+++ Records provided

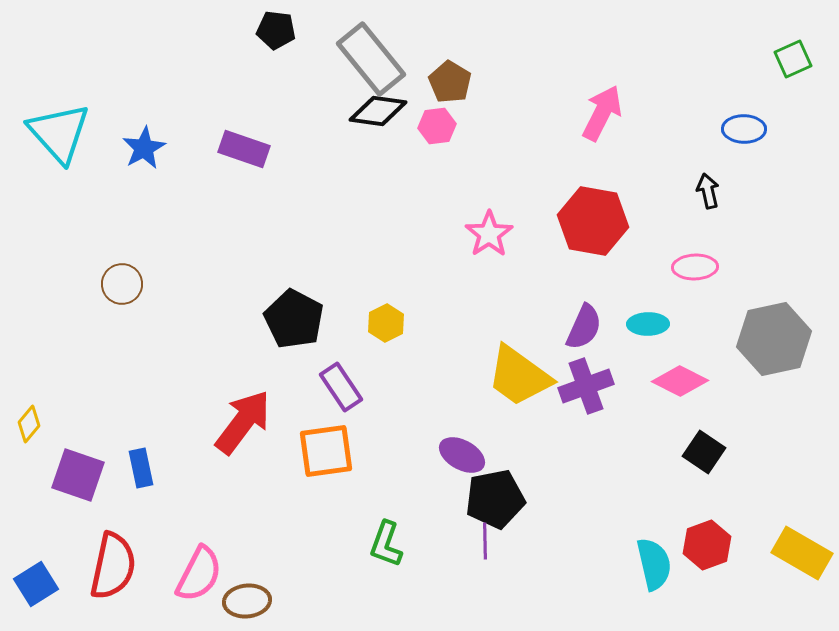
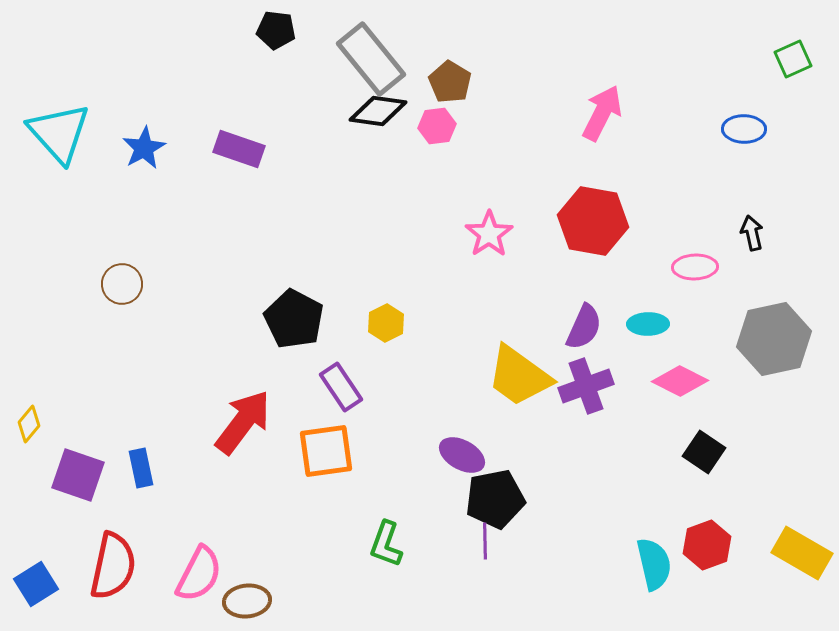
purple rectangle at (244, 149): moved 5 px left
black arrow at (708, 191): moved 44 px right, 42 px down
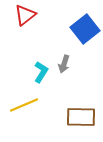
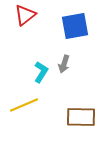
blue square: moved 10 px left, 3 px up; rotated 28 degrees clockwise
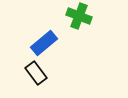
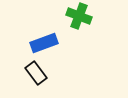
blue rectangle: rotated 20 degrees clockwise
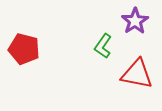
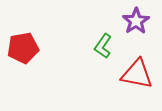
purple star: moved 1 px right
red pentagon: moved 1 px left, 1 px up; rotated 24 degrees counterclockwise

++++++

Assigned task. All the records need to be retyped word for word, except for the pictures.

Task response.
purple rectangle at (244, 149): moved 5 px left
black arrow at (708, 191): moved 44 px right, 42 px down
blue square: moved 10 px left, 3 px up; rotated 28 degrees clockwise
blue rectangle: rotated 20 degrees clockwise
purple star: moved 1 px right
red pentagon: moved 1 px left, 1 px up; rotated 24 degrees counterclockwise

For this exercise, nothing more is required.